A word-for-word copy of the data, with no images, is the required answer.

++++ Input records ++++

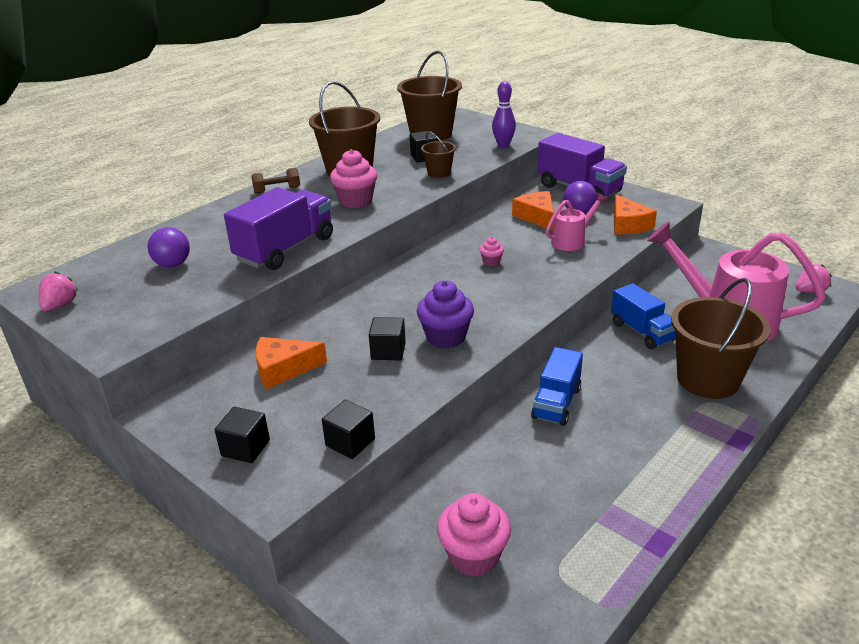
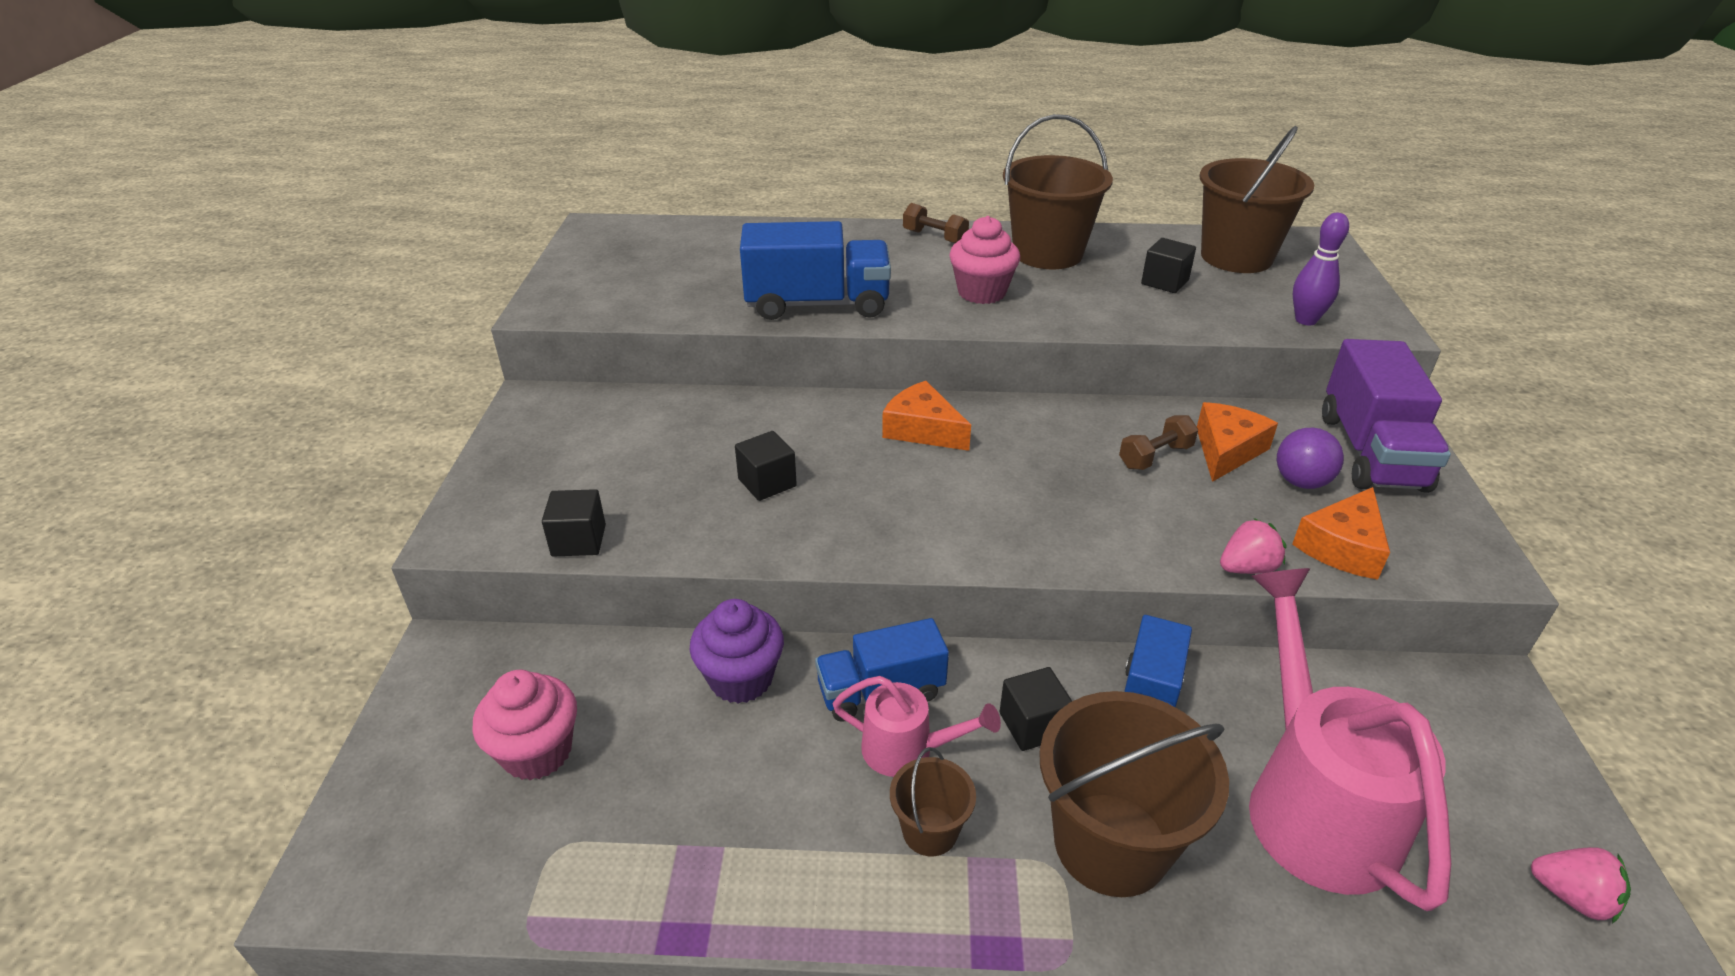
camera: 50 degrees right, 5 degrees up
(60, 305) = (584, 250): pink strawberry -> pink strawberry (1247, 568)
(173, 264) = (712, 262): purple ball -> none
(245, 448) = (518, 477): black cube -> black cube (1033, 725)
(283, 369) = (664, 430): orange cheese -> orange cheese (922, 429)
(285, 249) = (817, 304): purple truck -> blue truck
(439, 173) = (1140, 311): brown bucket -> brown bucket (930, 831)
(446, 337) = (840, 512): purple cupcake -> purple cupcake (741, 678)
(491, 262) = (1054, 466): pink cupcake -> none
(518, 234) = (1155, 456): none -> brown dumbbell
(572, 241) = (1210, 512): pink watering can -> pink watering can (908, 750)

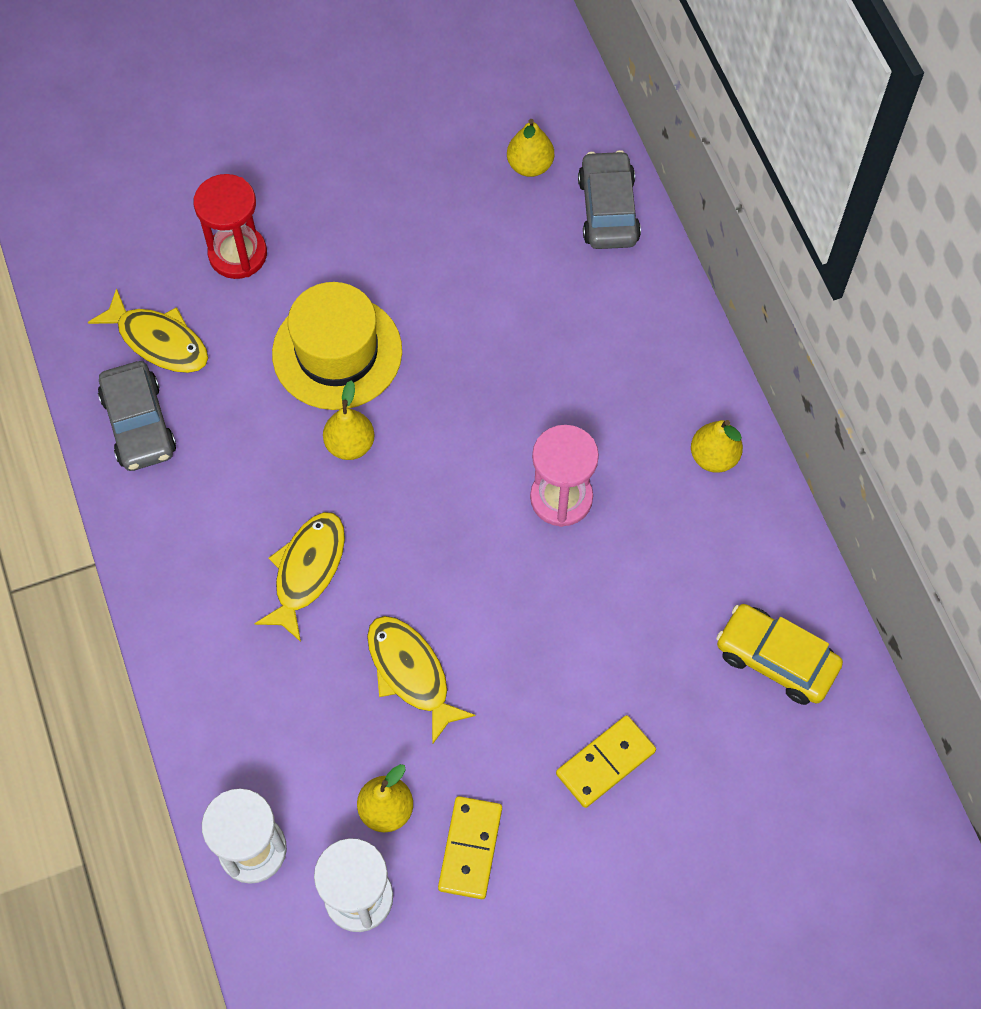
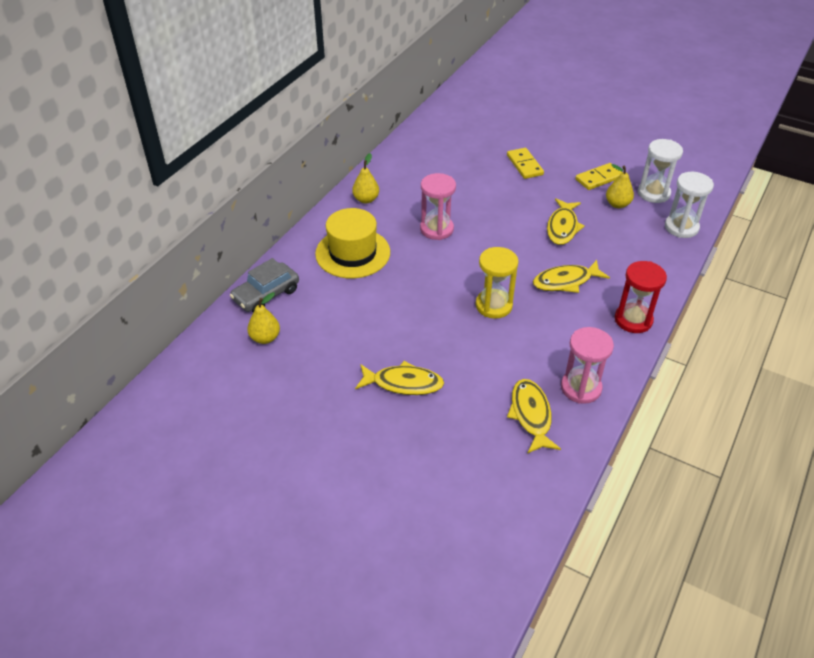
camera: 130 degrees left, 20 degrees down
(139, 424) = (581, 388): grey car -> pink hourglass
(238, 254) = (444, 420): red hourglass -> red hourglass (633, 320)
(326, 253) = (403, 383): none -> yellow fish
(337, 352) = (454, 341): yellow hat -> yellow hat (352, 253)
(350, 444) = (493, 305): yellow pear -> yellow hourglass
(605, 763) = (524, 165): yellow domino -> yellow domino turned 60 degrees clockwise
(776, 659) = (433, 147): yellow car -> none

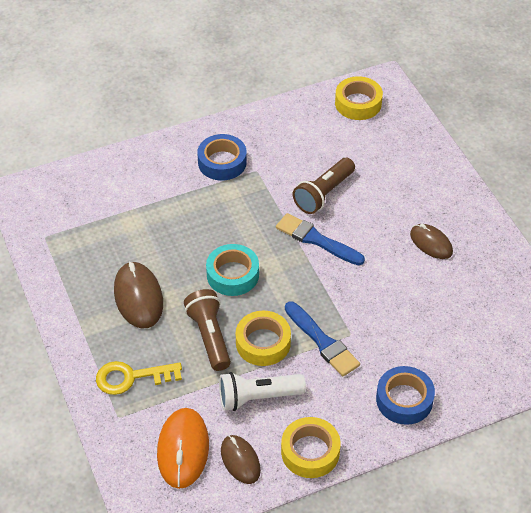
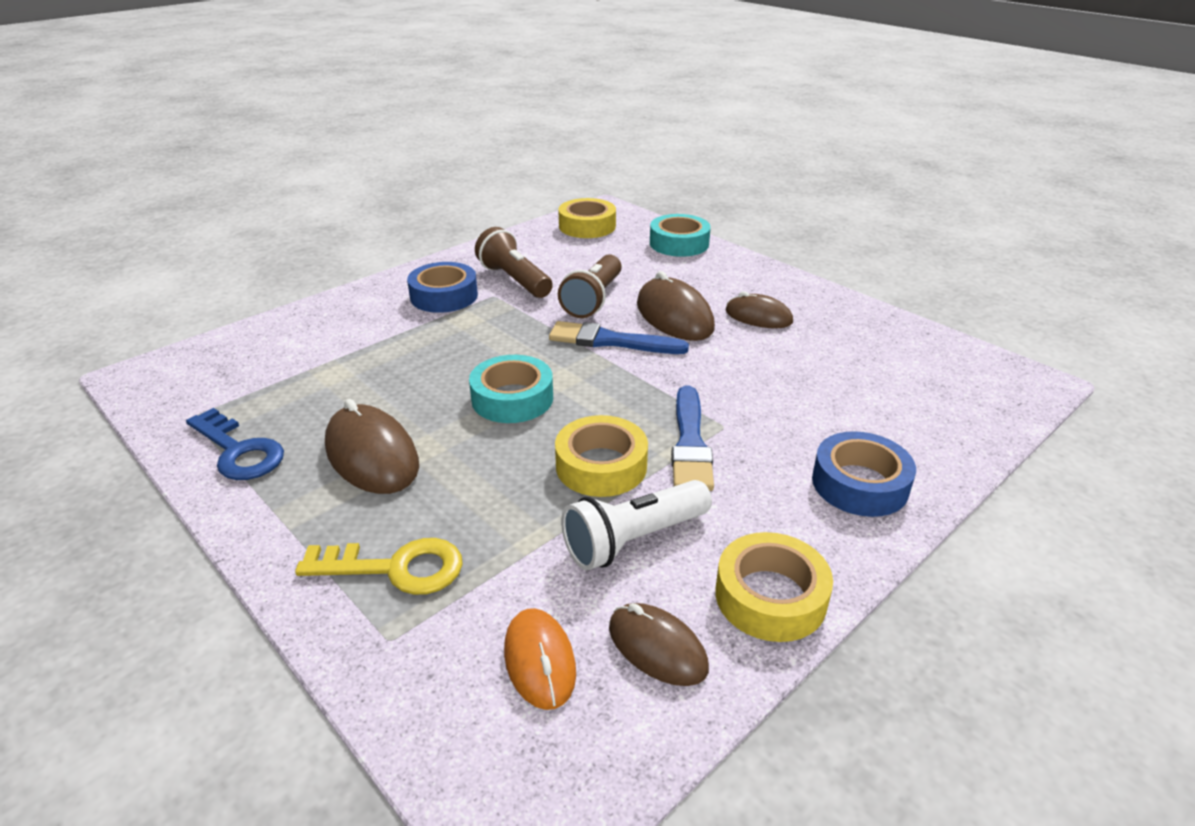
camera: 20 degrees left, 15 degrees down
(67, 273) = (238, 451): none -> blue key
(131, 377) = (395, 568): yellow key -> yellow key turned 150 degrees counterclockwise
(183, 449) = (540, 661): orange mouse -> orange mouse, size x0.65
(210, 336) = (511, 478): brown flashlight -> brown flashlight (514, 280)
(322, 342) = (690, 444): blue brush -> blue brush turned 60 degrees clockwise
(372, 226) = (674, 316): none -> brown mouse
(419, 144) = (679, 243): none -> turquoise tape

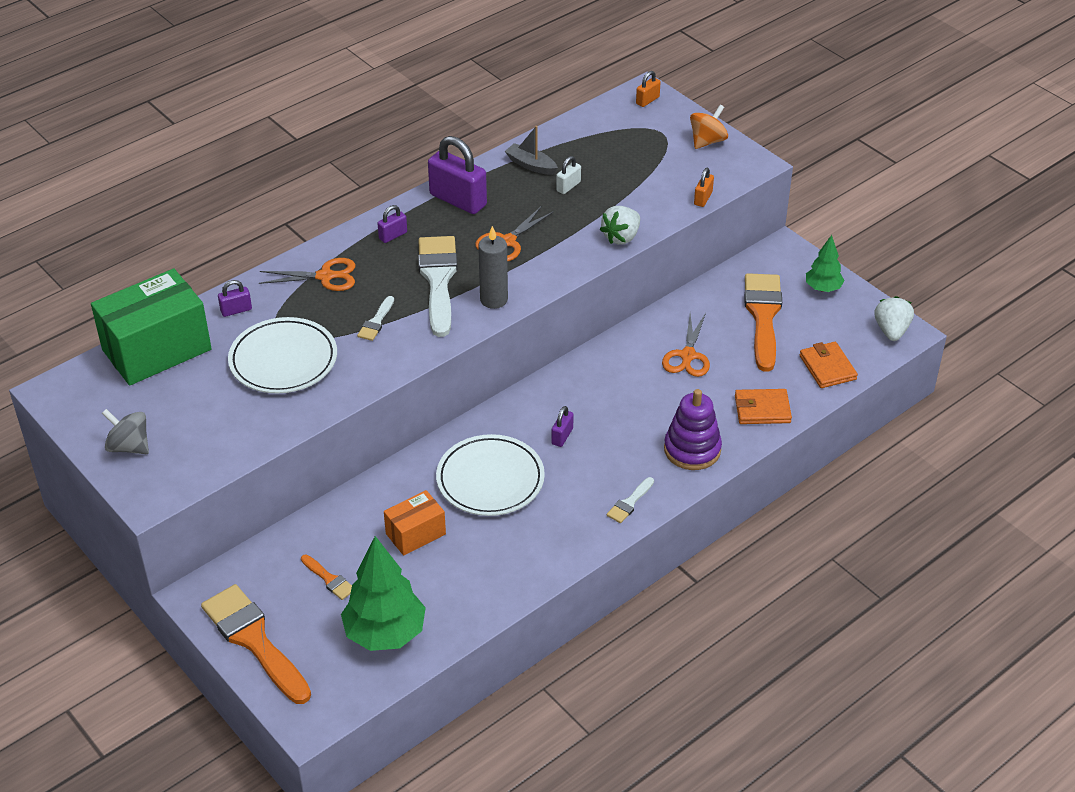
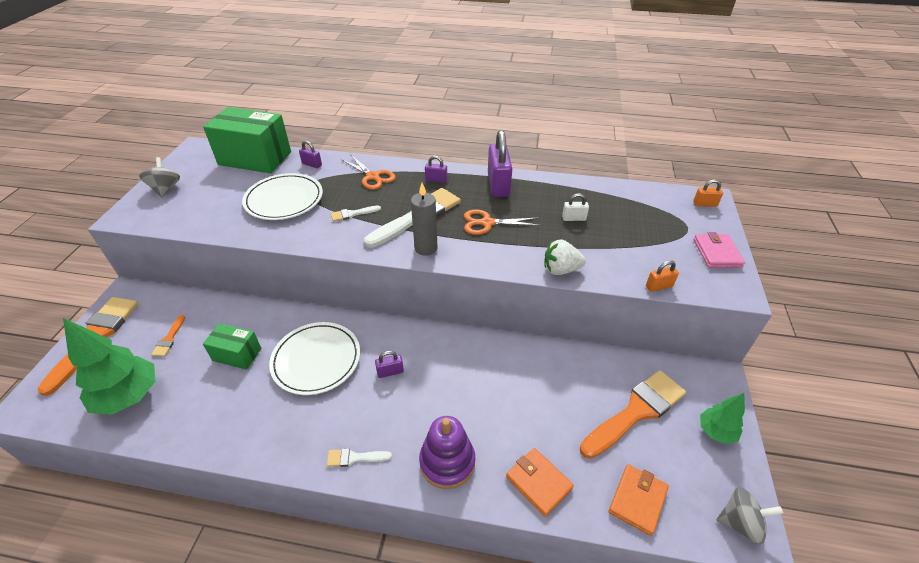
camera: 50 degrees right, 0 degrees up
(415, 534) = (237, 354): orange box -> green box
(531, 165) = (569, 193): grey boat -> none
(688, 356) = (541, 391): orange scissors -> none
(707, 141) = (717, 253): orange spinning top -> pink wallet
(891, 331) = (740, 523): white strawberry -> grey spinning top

++++

### Answer
camera: 50 degrees right, 5 degrees up
(60, 305) = (584, 250): pink strawberry -> pink strawberry (1247, 568)
(173, 264) = (712, 262): purple ball -> none
(245, 448) = (518, 477): black cube -> black cube (1033, 725)
(283, 369) = (664, 430): orange cheese -> orange cheese (922, 429)
(285, 249) = (817, 304): purple truck -> blue truck
(439, 173) = (1140, 311): brown bucket -> brown bucket (930, 831)
(446, 337) = (840, 512): purple cupcake -> purple cupcake (741, 678)
(491, 262) = (1054, 466): pink cupcake -> none
(518, 234) = (1155, 456): none -> brown dumbbell
(572, 241) = (1210, 512): pink watering can -> pink watering can (908, 750)

camera: 130 degrees left, 20 degrees down
(139, 424) = (581, 388): grey car -> pink hourglass
(238, 254) = (444, 420): red hourglass -> red hourglass (633, 320)
(326, 253) = (403, 383): none -> yellow fish
(337, 352) = (454, 341): yellow hat -> yellow hat (352, 253)
(350, 444) = (493, 305): yellow pear -> yellow hourglass
(605, 763) = (524, 165): yellow domino -> yellow domino turned 60 degrees clockwise
(776, 659) = (433, 147): yellow car -> none

camera: 20 degrees left, 15 degrees down
(67, 273) = (238, 451): none -> blue key
(131, 377) = (395, 568): yellow key -> yellow key turned 150 degrees counterclockwise
(183, 449) = (540, 661): orange mouse -> orange mouse, size x0.65
(210, 336) = (511, 478): brown flashlight -> brown flashlight (514, 280)
(322, 342) = (690, 444): blue brush -> blue brush turned 60 degrees clockwise
(372, 226) = (674, 316): none -> brown mouse
(419, 144) = (679, 243): none -> turquoise tape

camera: 50 degrees right, 0 degrees up
(415, 534) = (237, 354): orange box -> green box
(531, 165) = (569, 193): grey boat -> none
(688, 356) = (541, 391): orange scissors -> none
(707, 141) = (717, 253): orange spinning top -> pink wallet
(891, 331) = (740, 523): white strawberry -> grey spinning top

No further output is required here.